GIVEN RECORDS section start

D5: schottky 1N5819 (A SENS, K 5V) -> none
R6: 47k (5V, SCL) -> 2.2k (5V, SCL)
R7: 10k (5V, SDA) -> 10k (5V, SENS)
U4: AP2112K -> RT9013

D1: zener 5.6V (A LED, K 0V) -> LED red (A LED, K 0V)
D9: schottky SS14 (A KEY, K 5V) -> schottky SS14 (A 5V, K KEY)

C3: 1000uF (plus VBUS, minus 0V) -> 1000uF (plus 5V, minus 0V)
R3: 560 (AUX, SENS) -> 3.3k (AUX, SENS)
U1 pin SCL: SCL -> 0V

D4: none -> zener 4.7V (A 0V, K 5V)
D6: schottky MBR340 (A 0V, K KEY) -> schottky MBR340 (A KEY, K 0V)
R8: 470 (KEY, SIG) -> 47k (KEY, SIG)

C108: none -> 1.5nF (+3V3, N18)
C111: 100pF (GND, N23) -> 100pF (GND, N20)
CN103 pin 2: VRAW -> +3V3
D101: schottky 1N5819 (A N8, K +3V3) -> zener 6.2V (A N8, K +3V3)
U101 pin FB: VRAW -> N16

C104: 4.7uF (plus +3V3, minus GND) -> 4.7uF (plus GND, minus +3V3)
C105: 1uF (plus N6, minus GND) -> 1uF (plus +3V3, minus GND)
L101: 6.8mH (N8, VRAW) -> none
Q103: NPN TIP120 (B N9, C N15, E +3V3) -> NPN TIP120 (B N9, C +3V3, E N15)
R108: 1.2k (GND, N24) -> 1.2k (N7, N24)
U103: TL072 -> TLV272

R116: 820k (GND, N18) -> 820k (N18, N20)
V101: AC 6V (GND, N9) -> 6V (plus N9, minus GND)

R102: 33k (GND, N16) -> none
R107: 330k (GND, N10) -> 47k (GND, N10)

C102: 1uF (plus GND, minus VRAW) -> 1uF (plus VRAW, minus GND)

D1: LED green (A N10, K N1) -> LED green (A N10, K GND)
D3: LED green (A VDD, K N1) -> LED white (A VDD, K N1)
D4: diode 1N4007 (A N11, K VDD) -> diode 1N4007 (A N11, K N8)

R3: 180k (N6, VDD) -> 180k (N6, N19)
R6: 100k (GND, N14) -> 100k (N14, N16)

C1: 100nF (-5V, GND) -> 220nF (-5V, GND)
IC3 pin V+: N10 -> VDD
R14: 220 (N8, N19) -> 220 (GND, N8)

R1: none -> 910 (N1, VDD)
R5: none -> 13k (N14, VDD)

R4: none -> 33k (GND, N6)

GIVEN RECORDS section end

[WORK TO COMPLETE]:
Write out the entire listing above once more. Keep it exact.

[RESPONSE TO THE TASK]:
D5: schottky 1N5819 (A SENS, K 5V) -> none
R6: 47k (5V, SCL) -> 2.2k (5V, SCL)
R7: 10k (5V, SDA) -> 10k (5V, SENS)
U4: AP2112K -> RT9013

D1: zener 5.6V (A LED, K 0V) -> LED red (A LED, K 0V)
D9: schottky SS14 (A KEY, K 5V) -> schottky SS14 (A 5V, K KEY)

C3: 1000uF (plus VBUS, minus 0V) -> 1000uF (plus 5V, minus 0V)
R3: 560 (AUX, SENS) -> 3.3k (AUX, SENS)
U1 pin SCL: SCL -> 0V

D4: none -> zener 4.7V (A 0V, K 5V)
D6: schottky MBR340 (A 0V, K KEY) -> schottky MBR340 (A KEY, K 0V)
R8: 470 (KEY, SIG) -> 47k (KEY, SIG)

C108: none -> 1.5nF (+3V3, N18)
C111: 100pF (GND, N23) -> 100pF (GND, N20)
CN103 pin 2: VRAW -> +3V3
D101: schottky 1N5819 (A N8, K +3V3) -> zener 6.2V (A N8, K +3V3)
U101 pin FB: VRAW -> N16

C104: 4.7uF (plus +3V3, minus GND) -> 4.7uF (plus GND, minus +3V3)
C105: 1uF (plus N6, minus GND) -> 1uF (plus +3V3, minus GND)
L101: 6.8mH (N8, VRAW) -> none
Q103: NPN TIP120 (B N9, C N15, E +3V3) -> NPN TIP120 (B N9, C +3V3, E N15)
R108: 1.2k (GND, N24) -> 1.2k (N7, N24)
U103: TL072 -> TLV272

R116: 820k (GND, N18) -> 820k (N18, N20)
V101: AC 6V (GND, N9) -> 6V (plus N9, minus GND)

R102: 33k (GND, N16) -> none
R107: 330k (GND, N10) -> 47k (GND, N10)

C102: 1uF (plus GND, minus VRAW) -> 1uF (plus VRAW, minus GND)

D1: LED green (A N10, K N1) -> LED green (A N10, K GND)
D3: LED green (A VDD, K N1) -> LED white (A VDD, K N1)
D4: diode 1N4007 (A N11, K VDD) -> diode 1N4007 (A N11, K N8)

R3: 180k (N6, VDD) -> 180k (N6, N19)
R6: 100k (GND, N14) -> 100k (N14, N16)

C1: 100nF (-5V, GND) -> 220nF (-5V, GND)
IC3 pin V+: N10 -> VDD
R14: 220 (N8, N19) -> 220 (GND, N8)

R1: none -> 910 (N1, VDD)
R5: none -> 13k (N14, VDD)

R4: none -> 33k (GND, N6)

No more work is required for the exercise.